**** DATA PROVIDED
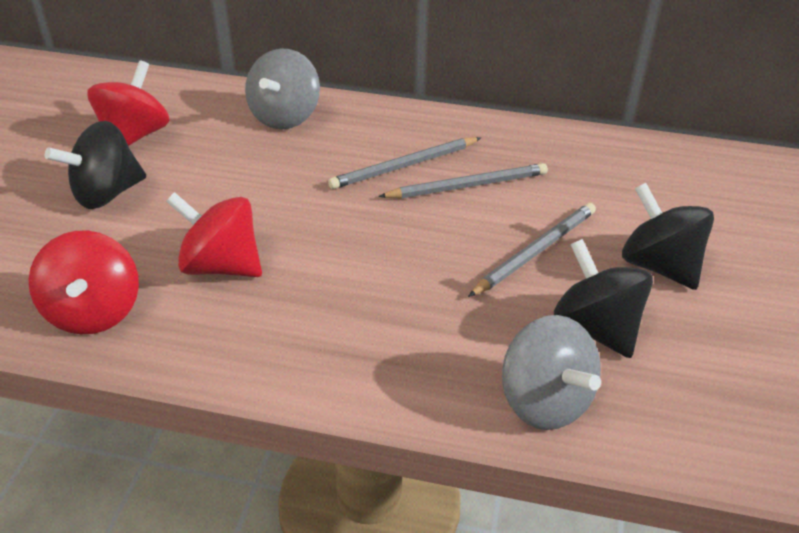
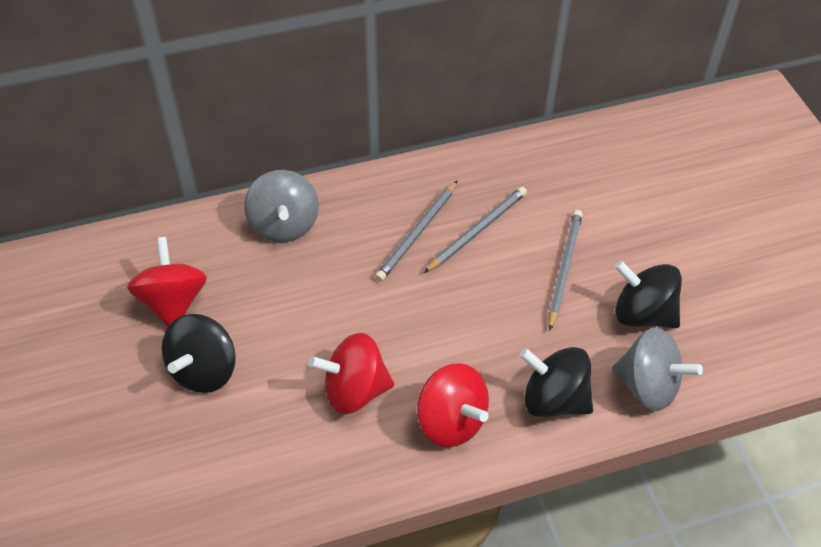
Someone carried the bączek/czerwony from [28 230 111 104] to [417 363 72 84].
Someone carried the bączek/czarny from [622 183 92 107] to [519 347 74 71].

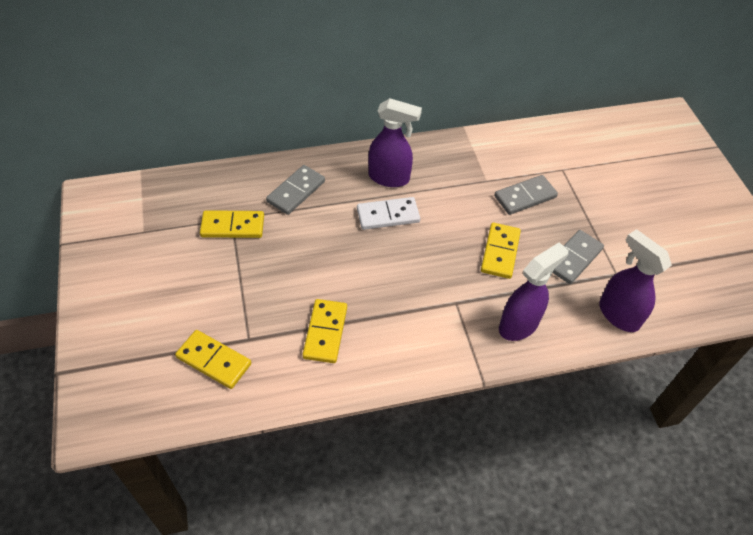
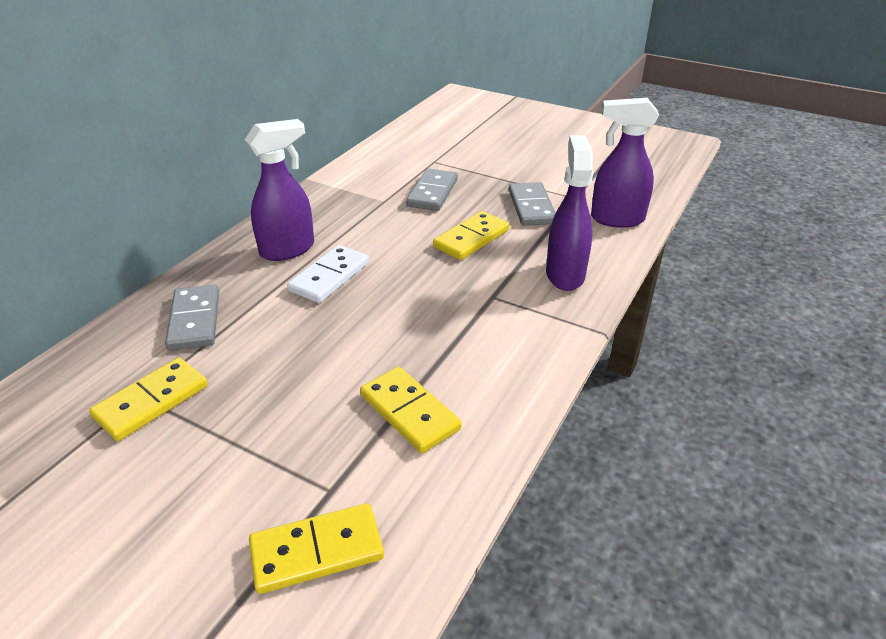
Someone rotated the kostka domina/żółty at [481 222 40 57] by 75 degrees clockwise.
********
**** DATA PROVIDED
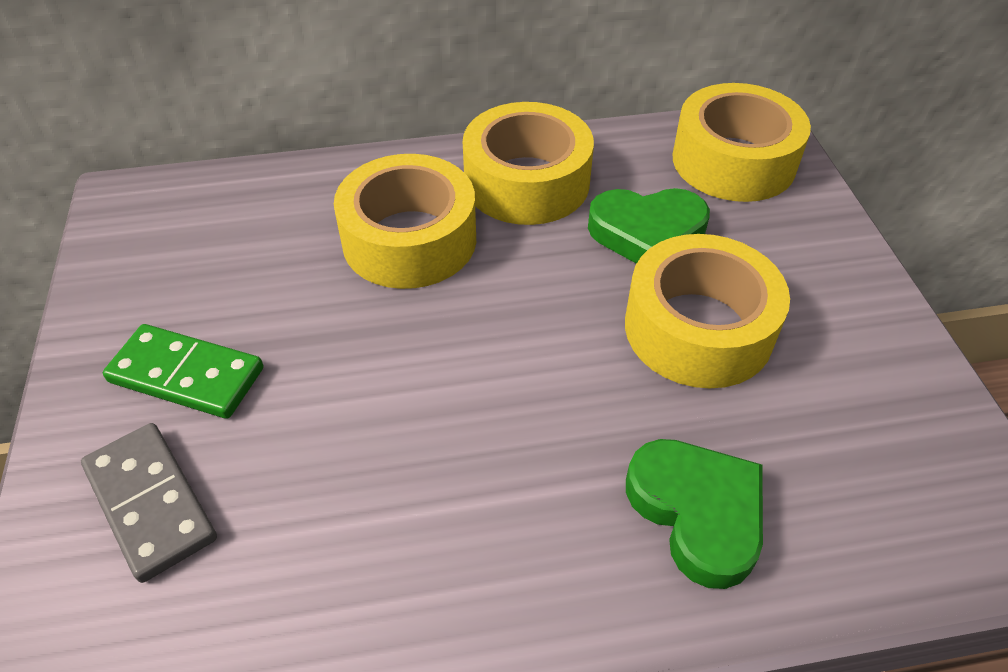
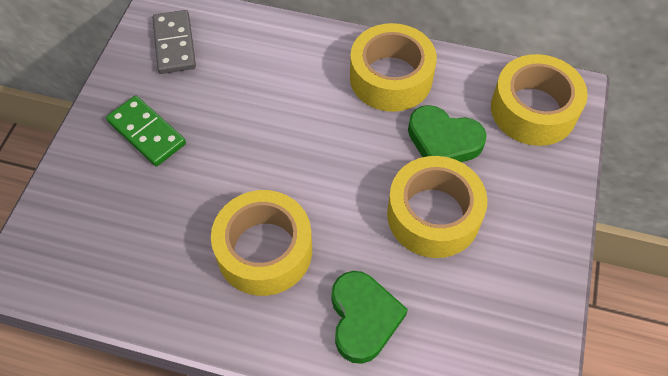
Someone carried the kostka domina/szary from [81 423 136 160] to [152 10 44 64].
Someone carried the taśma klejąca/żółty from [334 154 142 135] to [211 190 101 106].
********
## WHAT THE EXERCISE ASKS
Using the data above, retype exactly the lines from the line with "Someone carried the bączek/czarny" to the line with "Someone rotated the", inclusive. No pictures and nothing else.

## SOLUTION FOR THIS PROBLEM
Someone carried the bączek/czarny from [622 183 92 107] to [519 347 74 71].

Someone rotated the kostka domina/żółty at [481 222 40 57] by 75 degrees clockwise.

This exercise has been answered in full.